* [TASK]: Find each of the lines below that contains the string "with" and copy those lines out in full.

* [EXERCISE MATERIAL]:
**********

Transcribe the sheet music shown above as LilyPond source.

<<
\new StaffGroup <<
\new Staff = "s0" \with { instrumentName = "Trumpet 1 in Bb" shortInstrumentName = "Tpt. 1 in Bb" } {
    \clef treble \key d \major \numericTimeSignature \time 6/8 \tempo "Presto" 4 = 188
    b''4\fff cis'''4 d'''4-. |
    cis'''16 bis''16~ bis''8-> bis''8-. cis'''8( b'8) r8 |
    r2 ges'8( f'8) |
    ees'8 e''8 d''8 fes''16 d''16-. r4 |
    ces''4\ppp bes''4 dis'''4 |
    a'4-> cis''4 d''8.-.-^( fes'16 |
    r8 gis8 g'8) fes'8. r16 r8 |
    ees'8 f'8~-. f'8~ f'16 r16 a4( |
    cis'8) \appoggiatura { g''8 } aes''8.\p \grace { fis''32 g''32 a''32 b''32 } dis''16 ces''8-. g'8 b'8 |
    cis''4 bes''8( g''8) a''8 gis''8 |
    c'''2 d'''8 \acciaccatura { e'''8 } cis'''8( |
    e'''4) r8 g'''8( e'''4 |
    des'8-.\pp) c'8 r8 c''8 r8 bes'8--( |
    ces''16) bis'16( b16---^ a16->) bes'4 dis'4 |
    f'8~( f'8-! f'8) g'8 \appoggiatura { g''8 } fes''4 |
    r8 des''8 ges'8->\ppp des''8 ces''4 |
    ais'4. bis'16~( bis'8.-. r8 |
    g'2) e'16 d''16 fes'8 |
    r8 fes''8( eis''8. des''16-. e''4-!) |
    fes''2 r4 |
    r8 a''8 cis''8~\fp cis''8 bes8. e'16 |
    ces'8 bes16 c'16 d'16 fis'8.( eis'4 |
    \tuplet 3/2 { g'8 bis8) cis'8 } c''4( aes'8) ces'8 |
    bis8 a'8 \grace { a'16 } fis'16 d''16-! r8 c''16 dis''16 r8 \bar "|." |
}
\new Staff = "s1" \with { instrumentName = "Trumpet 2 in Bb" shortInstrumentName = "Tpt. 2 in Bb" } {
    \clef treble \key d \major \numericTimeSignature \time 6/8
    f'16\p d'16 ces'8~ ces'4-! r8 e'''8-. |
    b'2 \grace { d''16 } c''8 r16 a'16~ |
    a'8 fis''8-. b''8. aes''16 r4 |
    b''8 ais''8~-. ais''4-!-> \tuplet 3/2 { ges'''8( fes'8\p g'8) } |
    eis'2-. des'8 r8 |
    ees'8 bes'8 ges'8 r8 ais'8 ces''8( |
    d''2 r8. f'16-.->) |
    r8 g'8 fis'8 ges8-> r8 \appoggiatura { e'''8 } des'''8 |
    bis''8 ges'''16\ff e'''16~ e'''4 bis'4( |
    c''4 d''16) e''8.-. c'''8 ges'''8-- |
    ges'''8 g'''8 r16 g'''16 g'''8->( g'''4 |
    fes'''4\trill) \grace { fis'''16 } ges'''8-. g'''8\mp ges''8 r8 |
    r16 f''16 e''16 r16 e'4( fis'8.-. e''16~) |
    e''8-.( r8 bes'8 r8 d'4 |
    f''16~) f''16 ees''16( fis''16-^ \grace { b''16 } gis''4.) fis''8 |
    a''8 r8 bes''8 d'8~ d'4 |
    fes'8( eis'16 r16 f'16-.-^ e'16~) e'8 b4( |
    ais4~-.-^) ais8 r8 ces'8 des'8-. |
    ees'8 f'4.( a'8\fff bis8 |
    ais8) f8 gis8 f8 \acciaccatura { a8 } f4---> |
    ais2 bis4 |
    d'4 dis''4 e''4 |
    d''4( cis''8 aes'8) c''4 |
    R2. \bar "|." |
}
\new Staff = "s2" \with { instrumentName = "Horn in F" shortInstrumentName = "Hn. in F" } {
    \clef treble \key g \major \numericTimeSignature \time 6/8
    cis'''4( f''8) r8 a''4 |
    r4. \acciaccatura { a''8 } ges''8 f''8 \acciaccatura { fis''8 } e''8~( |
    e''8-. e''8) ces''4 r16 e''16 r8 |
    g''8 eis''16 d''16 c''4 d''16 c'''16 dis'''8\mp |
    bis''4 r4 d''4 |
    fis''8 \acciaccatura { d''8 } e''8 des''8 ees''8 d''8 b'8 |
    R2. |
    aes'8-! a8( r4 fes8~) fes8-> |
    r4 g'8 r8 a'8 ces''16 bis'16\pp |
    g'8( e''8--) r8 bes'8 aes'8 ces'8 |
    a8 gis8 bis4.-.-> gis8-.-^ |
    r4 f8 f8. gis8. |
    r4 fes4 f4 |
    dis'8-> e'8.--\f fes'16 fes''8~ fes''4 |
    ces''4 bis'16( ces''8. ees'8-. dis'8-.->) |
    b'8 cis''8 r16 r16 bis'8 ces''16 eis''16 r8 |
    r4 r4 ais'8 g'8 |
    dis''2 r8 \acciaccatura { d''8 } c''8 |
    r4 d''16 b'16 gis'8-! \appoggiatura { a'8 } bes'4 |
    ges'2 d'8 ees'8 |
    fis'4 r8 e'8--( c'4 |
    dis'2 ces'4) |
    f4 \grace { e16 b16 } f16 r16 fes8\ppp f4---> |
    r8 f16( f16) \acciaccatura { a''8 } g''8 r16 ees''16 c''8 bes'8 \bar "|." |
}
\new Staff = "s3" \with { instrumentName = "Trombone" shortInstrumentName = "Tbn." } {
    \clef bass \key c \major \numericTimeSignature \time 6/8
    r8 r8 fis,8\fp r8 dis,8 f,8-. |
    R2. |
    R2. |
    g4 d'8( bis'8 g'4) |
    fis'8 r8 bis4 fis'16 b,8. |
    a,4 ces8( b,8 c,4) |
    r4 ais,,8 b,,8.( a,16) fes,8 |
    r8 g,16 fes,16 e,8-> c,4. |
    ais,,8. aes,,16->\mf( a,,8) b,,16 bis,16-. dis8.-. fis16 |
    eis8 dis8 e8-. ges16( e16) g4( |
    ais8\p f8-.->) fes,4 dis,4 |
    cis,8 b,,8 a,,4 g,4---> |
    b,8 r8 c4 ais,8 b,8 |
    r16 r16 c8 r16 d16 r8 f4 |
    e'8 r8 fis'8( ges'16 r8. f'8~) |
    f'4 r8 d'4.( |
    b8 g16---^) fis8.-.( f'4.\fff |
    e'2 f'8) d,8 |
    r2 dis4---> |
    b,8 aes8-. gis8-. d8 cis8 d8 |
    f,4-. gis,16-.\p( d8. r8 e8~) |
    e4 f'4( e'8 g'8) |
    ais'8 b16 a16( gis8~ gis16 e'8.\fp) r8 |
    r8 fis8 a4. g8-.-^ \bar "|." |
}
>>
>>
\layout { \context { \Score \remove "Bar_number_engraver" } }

**********

* [WRITTEN SOLUTION]:
\new Staff = "s0" \with { instrumentName = "Trumpet 1 in Bb" shortInstrumentName = "Tpt. 1 in Bb" } {
\new Staff = "s1" \with { instrumentName = "Trumpet 2 in Bb" shortInstrumentName = "Tpt. 2 in Bb" } {
\new Staff = "s2" \with { instrumentName = "Horn in F" shortInstrumentName = "Hn. in F" } {
\new Staff = "s3" \with { instrumentName = "Trombone" shortInstrumentName = "Tbn." } {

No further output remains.